**RECORDS SUPPLIED**
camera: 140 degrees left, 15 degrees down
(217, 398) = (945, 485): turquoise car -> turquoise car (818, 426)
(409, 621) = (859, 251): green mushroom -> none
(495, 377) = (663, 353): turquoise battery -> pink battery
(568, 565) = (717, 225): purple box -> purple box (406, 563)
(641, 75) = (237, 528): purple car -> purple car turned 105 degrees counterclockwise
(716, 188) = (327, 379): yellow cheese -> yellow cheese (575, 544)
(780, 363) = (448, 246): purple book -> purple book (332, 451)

...

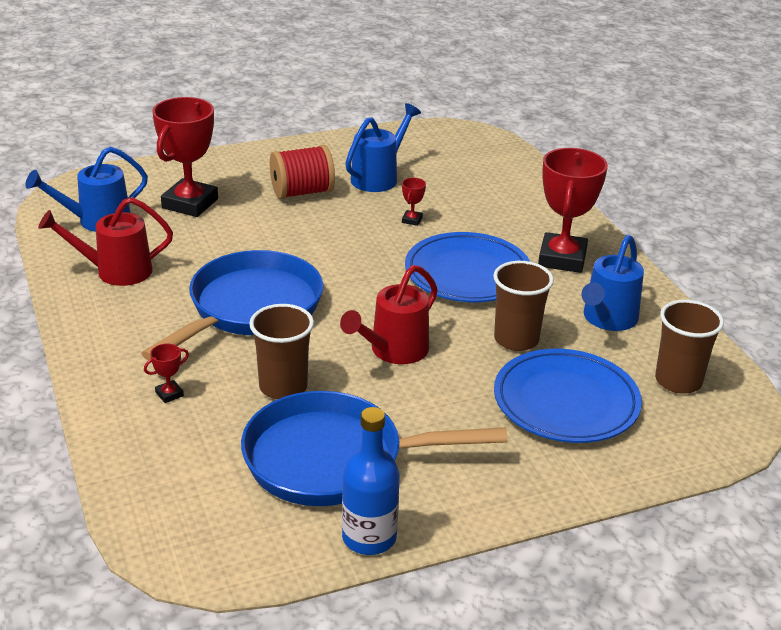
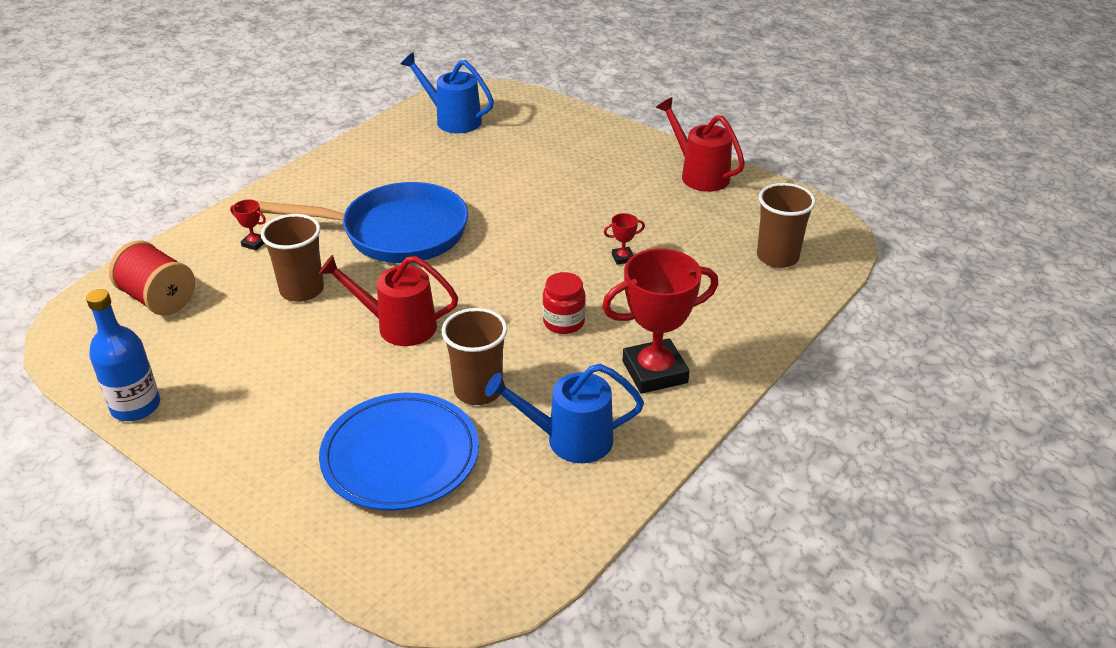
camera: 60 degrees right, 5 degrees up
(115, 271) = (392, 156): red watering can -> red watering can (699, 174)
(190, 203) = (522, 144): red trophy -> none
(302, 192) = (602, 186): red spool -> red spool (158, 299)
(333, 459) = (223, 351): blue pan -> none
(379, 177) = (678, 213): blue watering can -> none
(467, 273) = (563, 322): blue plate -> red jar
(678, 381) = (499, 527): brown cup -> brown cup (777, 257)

**WHAT YOU HAVE TO DO**
Would you retype the lines above from the one with "(302, 192) = (602, 186): red" down to the one with "(678, 381) = (499, 527): brown", word for word, both ends included and no other lines?

**RESULT BELOW**
(302, 192) = (602, 186): red spool -> red spool (158, 299)
(333, 459) = (223, 351): blue pan -> none
(379, 177) = (678, 213): blue watering can -> none
(467, 273) = (563, 322): blue plate -> red jar
(678, 381) = (499, 527): brown cup -> brown cup (777, 257)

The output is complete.